• Your assignment:
Please return the listing below exactly, without any of its pictures.

• Recorded data:

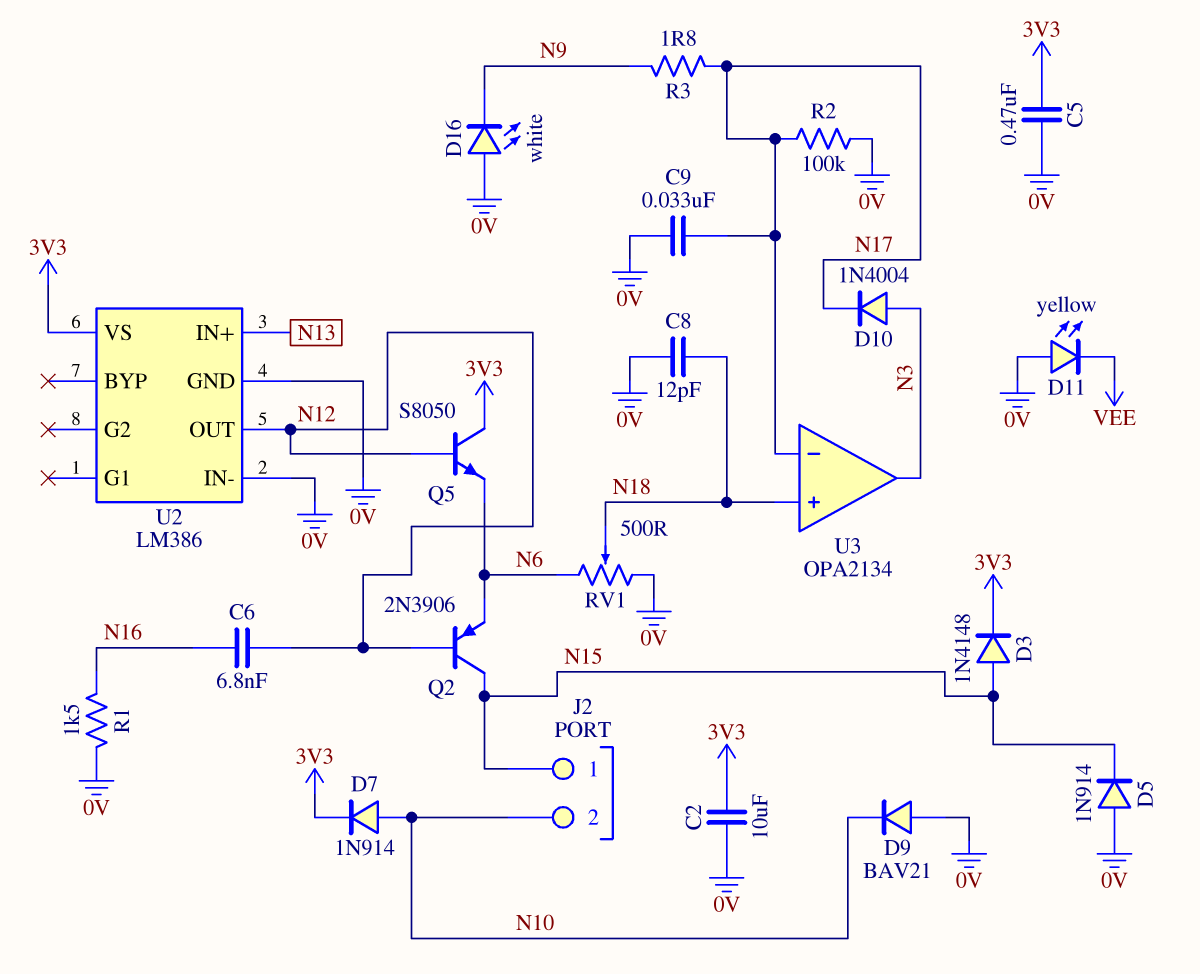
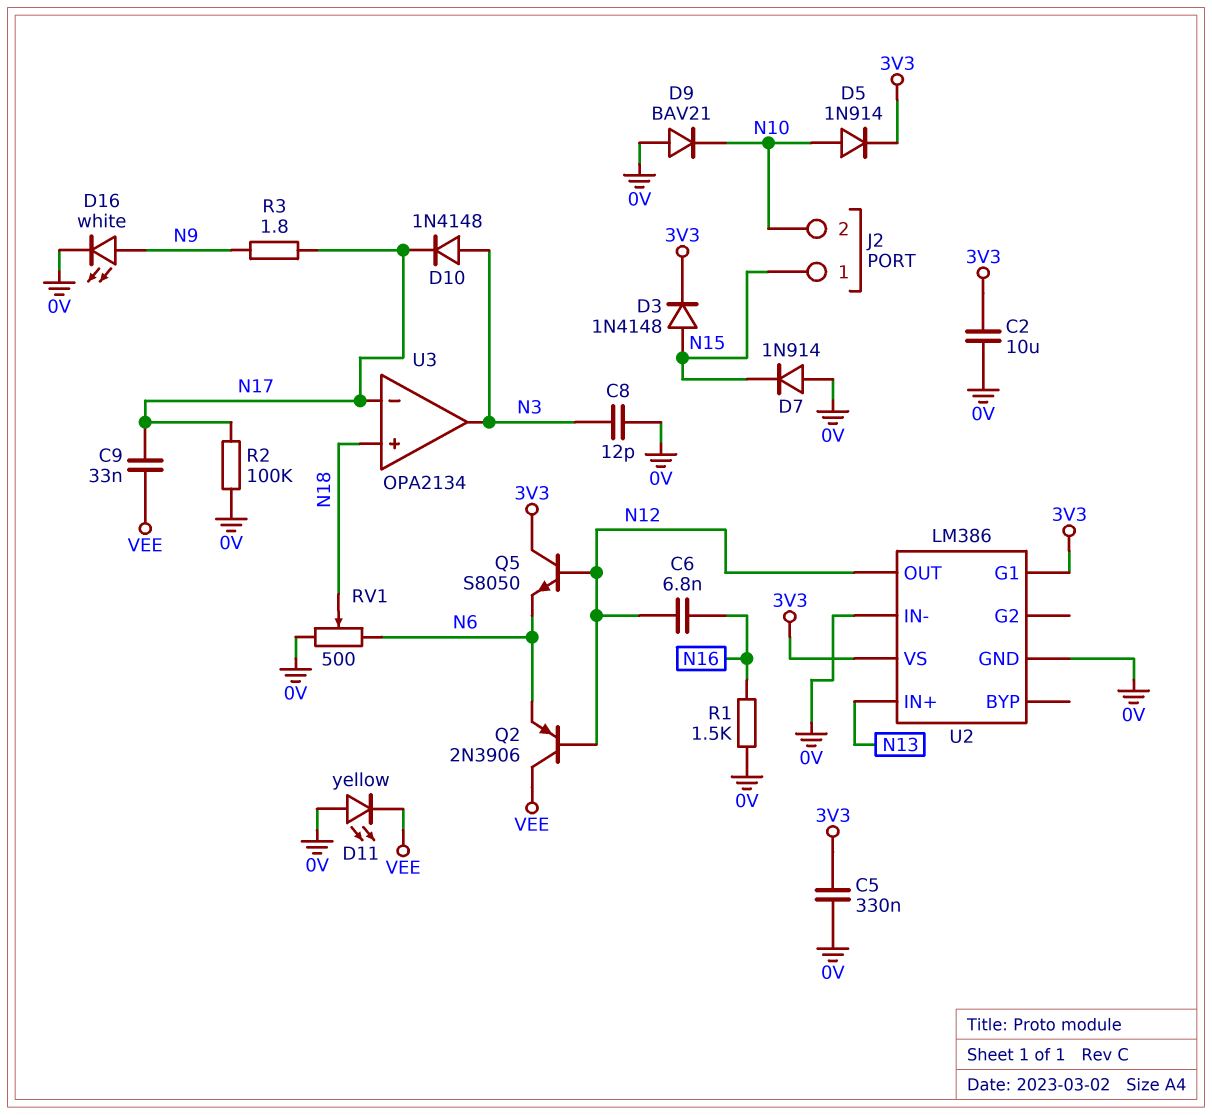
C5: 470nF (0V, 3V3) -> 330nF (0V, 3V3)
C8: 12pF (0V, N18) -> 12pF (0V, N3)
C9: 33nF (0V, N17) -> 33nF (N17, VEE)
D5: diode 1N914 (A 0V, K N15) -> diode 1N914 (A N10, K 3V3)
D7: diode 1N914 (A N10, K 3V3) -> diode 1N914 (A 0V, K N15)
D10: diode 1N4004 (A N3, K N17) -> diode 1N4148 (A N3, K N17)
D16: LED white (A 0V, K N9) -> LED white (A N9, K 0V)
Q2: PNP 2N3906 (B N12, C N15, E N6) -> PNP 2N3906 (B N12, C VEE, E N6)
U2 pin G1: none -> 3V3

• Solution for this task:
C5: 470nF (0V, 3V3) -> 330nF (0V, 3V3)
C8: 12pF (0V, N18) -> 12pF (0V, N3)
C9: 33nF (0V, N17) -> 33nF (N17, VEE)
D5: diode 1N914 (A 0V, K N15) -> diode 1N914 (A N10, K 3V3)
D7: diode 1N914 (A N10, K 3V3) -> diode 1N914 (A 0V, K N15)
D10: diode 1N4004 (A N3, K N17) -> diode 1N4148 (A N3, K N17)
D16: LED white (A 0V, K N9) -> LED white (A N9, K 0V)
Q2: PNP 2N3906 (B N12, C N15, E N6) -> PNP 2N3906 (B N12, C VEE, E N6)
U2 pin G1: none -> 3V3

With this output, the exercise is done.